→ What you need to do
Give back every record exactly, images excluded.

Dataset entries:
=====

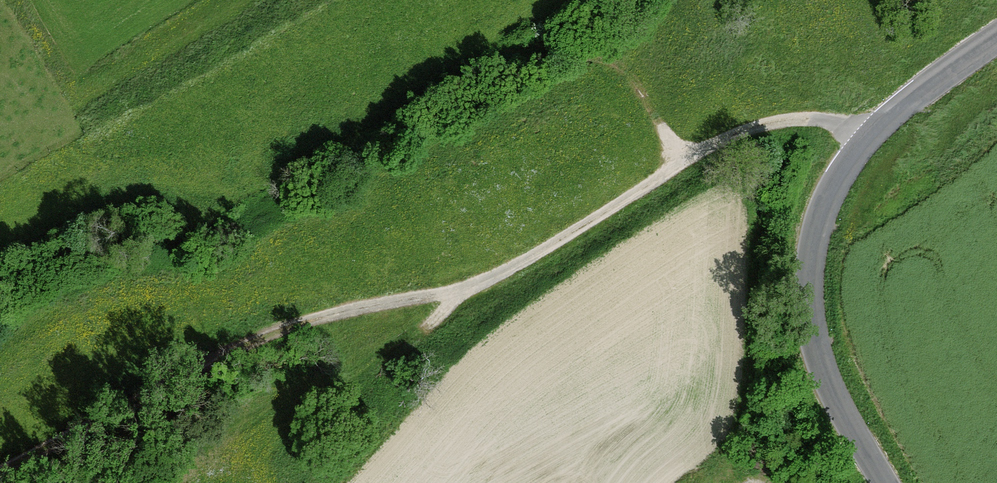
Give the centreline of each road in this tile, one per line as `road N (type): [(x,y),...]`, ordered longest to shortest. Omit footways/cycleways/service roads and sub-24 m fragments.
road 1 (track): [(870,136),(807,119),(740,132),(465,288),(333,313),(186,370),(0,472)]
road 2 (tertiary): [(996,37),(870,136),(831,194),(816,234),(808,285),(817,350),(883,482)]
road 3 (track): [(465,288),(433,324),(149,482)]

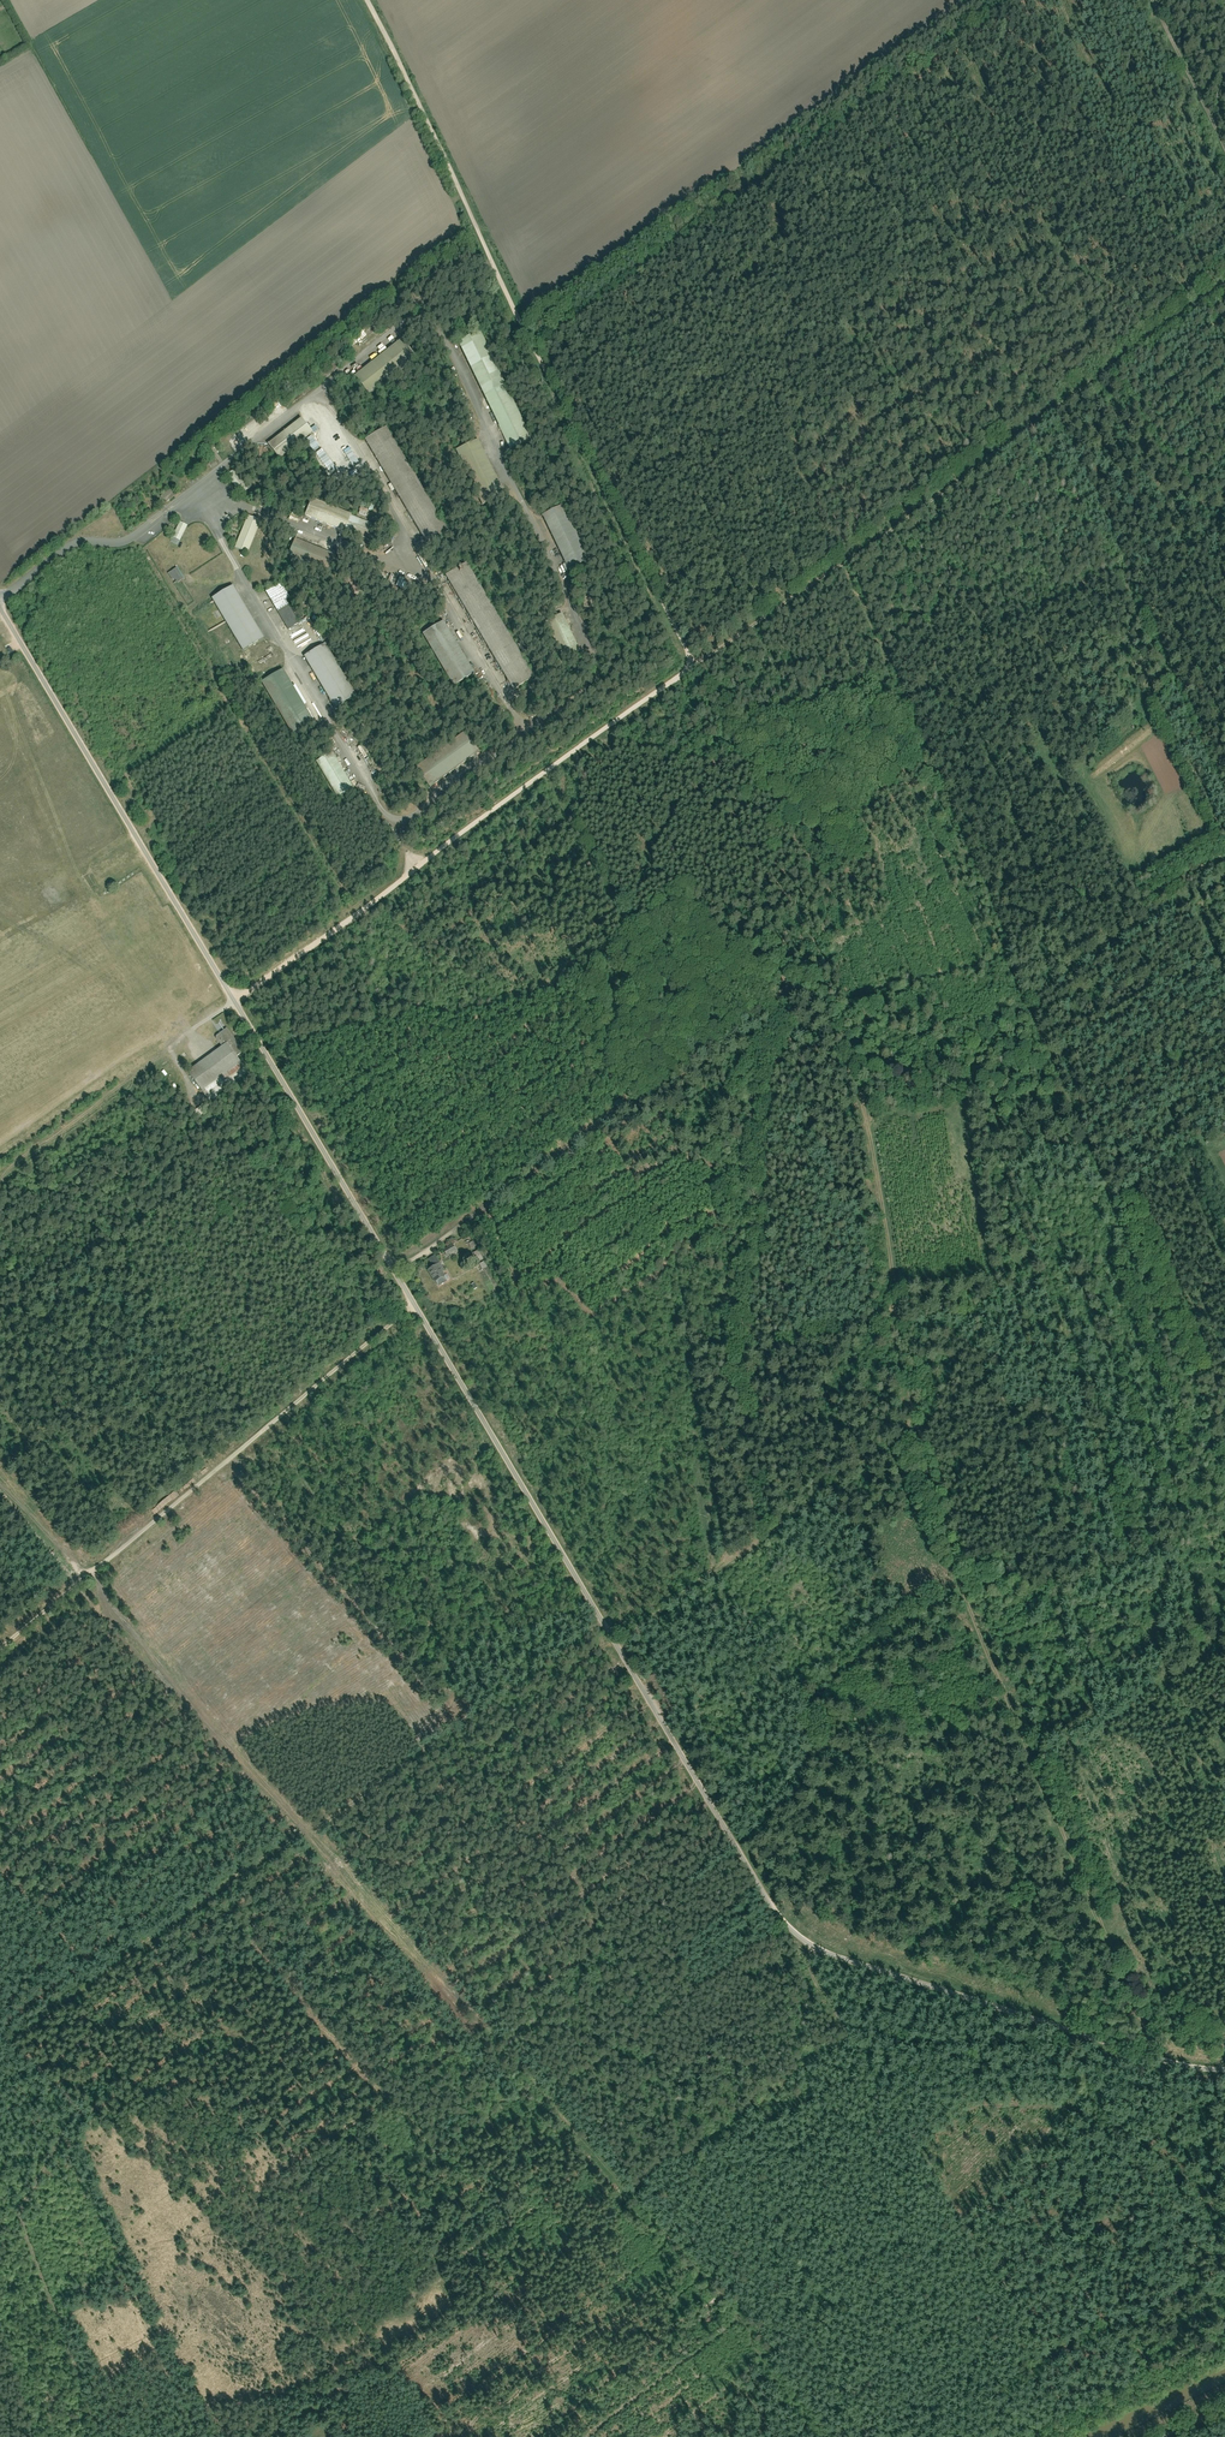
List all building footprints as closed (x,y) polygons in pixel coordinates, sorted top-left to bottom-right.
[(510,445),(532,435),(478,327),(457,337),(510,445)] [(415,356),(399,334),(350,369),(366,391),(415,356)] [(310,426),(298,412),(266,438),(278,453),(310,426)] [(421,539),(445,525),(383,422),(360,436),(421,539)] [(480,497),(502,485),(475,434),(453,446),(480,497)] [(234,462),(223,470),(237,489),(248,481),(234,462)] [(371,520),(308,493),(301,510),(364,537),(371,520)] [(567,565),(588,553),(562,499),(540,510),(567,565)] [(260,517),(245,511),(234,537),(250,543),(260,517)] [(179,545),(189,524),(181,521),(171,541),(179,545)] [(286,549),(325,566),(333,548),(294,531),(286,549)] [(509,686),(532,672),(529,668),(464,562),(442,576),(509,686)] [(174,580),(176,578),(178,582),(185,578),(179,567),(169,572),(174,580)] [(407,590),(410,585),(413,586),(415,583),(401,577),(397,585),(407,590)] [(269,638),(233,579),(212,591),(249,650),(269,638)] [(284,582),(269,590),(288,629),(301,623),(289,599),(292,598),(284,582)] [(470,665),(443,615),(424,625),(451,676),(470,665)] [(352,690),(324,641),(304,653),(332,702),(352,690)] [(313,714),(292,679),(268,693),(289,728),(313,714)] [(477,746),(462,726),(400,772),(415,791),(477,746)] [(331,747),(313,758),(335,793),(352,782),(331,747)] [(187,1069),(212,1102),(251,1073),(235,1052),(241,1047),(221,1020),(214,1025),(220,1033),(227,1042),(187,1069)] [(203,1105),(194,1111),(198,1117),(207,1112),(203,1105)] [(452,1245),(443,1249),(446,1257),(456,1252),(452,1245)] [(474,1252),(479,1261),(484,1258),(479,1249),(474,1252)] [(442,1258),(426,1266),(433,1280),(448,1272),(442,1258)] [(483,1276),(492,1290),(498,1286),(495,1281),(494,1282),(491,1278),(493,1277),(490,1272),(483,1276)]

=====

→ Answer space
Give the centreline of each road in this tile, one per line as `road N (type): [(x,y),...]`, ordered longest to shortest. Omit footways/cycleways/service roads and sub-24 m fragments.
road 1 (track): [(870,136),(807,119),(740,132),(465,288),(333,313),(186,370),(0,472)]
road 2 (tertiary): [(996,37),(870,136),(831,194),(816,234),(808,285),(817,350),(883,482)]
road 3 (track): [(465,288),(433,324),(149,482)]

List all building footprints as closed (x,y) polygons in pixel coordinates, sorted top-left to bottom-right.
[(510,445),(532,435),(478,327),(457,337),(510,445)] [(415,356),(399,334),(350,369),(366,391),(415,356)] [(310,426),(298,412),(266,438),(278,453),(310,426)] [(421,539),(445,525),(383,422),(360,436),(421,539)] [(480,497),(502,485),(475,434),(453,446),(480,497)] [(234,462),(223,470),(237,489),(248,481),(234,462)] [(371,520),(308,493),(301,510),(364,537),(371,520)] [(567,565),(588,553),(562,499),(540,510),(567,565)] [(260,517),(245,511),(234,537),(250,543),(260,517)] [(179,545),(189,524),(181,521),(171,541),(179,545)] [(286,549),(325,566),(333,548),(294,531),(286,549)] [(509,686),(532,672),(529,668),(464,562),(442,576),(509,686)] [(174,580),(176,578),(178,582),(185,578),(179,567),(169,572),(174,580)] [(407,590),(410,585),(413,586),(415,583),(401,577),(397,585),(407,590)] [(269,638),(233,579),(212,591),(249,650),(269,638)] [(284,582),(269,590),(288,629),(301,623),(289,599),(292,598),(284,582)] [(470,665),(443,615),(424,625),(451,676),(470,665)] [(352,690),(324,641),(304,653),(332,702),(352,690)] [(313,714),(292,679),(268,693),(289,728),(313,714)] [(477,746),(462,726),(400,772),(415,791),(477,746)] [(331,747),(313,758),(335,793),(352,782),(331,747)] [(187,1069),(212,1102),(251,1073),(235,1052),(241,1047),(221,1020),(214,1025),(220,1033),(227,1042),(187,1069)] [(203,1105),(194,1111),(198,1117),(207,1112),(203,1105)] [(452,1245),(443,1249),(446,1257),(456,1252),(452,1245)] [(474,1252),(479,1261),(484,1258),(479,1249),(474,1252)] [(442,1258),(426,1266),(433,1280),(448,1272),(442,1258)] [(483,1276),(492,1290),(498,1286),(495,1281),(494,1282),(491,1278),(493,1277),(490,1272),(483,1276)]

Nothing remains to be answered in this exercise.